DATA UNDER STUDY below:

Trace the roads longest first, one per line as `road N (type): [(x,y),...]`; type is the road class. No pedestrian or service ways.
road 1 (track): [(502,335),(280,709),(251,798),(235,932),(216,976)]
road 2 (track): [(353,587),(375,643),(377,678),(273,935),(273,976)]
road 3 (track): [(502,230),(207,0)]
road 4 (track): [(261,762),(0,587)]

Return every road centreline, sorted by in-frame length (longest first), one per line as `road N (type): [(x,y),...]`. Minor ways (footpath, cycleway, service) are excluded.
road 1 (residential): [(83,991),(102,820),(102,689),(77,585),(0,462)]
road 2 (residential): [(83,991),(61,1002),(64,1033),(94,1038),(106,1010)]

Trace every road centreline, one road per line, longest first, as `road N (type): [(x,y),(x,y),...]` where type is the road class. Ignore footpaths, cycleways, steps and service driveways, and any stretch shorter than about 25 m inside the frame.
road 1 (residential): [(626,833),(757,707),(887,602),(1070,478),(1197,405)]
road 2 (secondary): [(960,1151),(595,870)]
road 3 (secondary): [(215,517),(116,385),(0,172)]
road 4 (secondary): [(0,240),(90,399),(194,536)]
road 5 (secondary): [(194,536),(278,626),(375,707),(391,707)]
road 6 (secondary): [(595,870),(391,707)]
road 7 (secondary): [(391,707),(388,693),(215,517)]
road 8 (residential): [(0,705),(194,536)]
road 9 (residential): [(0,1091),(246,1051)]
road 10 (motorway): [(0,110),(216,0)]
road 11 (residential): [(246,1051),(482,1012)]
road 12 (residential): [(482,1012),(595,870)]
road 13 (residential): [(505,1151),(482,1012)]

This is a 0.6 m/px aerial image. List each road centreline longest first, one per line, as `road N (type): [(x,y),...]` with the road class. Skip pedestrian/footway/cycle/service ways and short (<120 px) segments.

End of DATA UNDER STUDY.

## INSTRUCTIONS FOR THE TASK
All entries above should be duplicated exactly, none omitted.

## RESULT BELOW
Trace the roads longest first, one per line as `road N (type): [(x,y),...]`; type is the road class. No pedestrian or service ways.
road 1 (track): [(502,335),(280,709),(251,798),(235,932),(216,976)]
road 2 (track): [(353,587),(375,643),(377,678),(273,935),(273,976)]
road 3 (track): [(502,230),(207,0)]
road 4 (track): [(261,762),(0,587)]

Return every road centreline, sorted by in-frame length (longest first), one per line as `road N (type): [(x,y),...]`. Minor ways (footpath, cycleway, service) are excluded.
road 1 (residential): [(83,991),(102,820),(102,689),(77,585),(0,462)]
road 2 (residential): [(83,991),(61,1002),(64,1033),(94,1038),(106,1010)]

Trace every road centreline, one road per line, longest first, as `road N (type): [(x,y),(x,y),...]` where type is the road class. Ignore footpaths, cycleways, steps and service driveways, and any stretch shorter than about 25 m inside the frame.
road 1 (residential): [(626,833),(757,707),(887,602),(1070,478),(1197,405)]
road 2 (secondary): [(960,1151),(595,870)]
road 3 (secondary): [(215,517),(116,385),(0,172)]
road 4 (secondary): [(0,240),(90,399),(194,536)]
road 5 (secondary): [(194,536),(278,626),(375,707),(391,707)]
road 6 (secondary): [(595,870),(391,707)]
road 7 (secondary): [(391,707),(388,693),(215,517)]
road 8 (residential): [(0,705),(194,536)]
road 9 (residential): [(0,1091),(246,1051)]
road 10 (motorway): [(0,110),(216,0)]
road 11 (residential): [(246,1051),(482,1012)]
road 12 (residential): [(482,1012),(595,870)]
road 13 (residential): [(505,1151),(482,1012)]

This is a 0.6 m/px aerial image. List each road centreline longest first, one per line, as `road N (type): [(x,y),...]` with the road class. Skip pedestrian/footway/cycle/service ways and short (<120 px) segments.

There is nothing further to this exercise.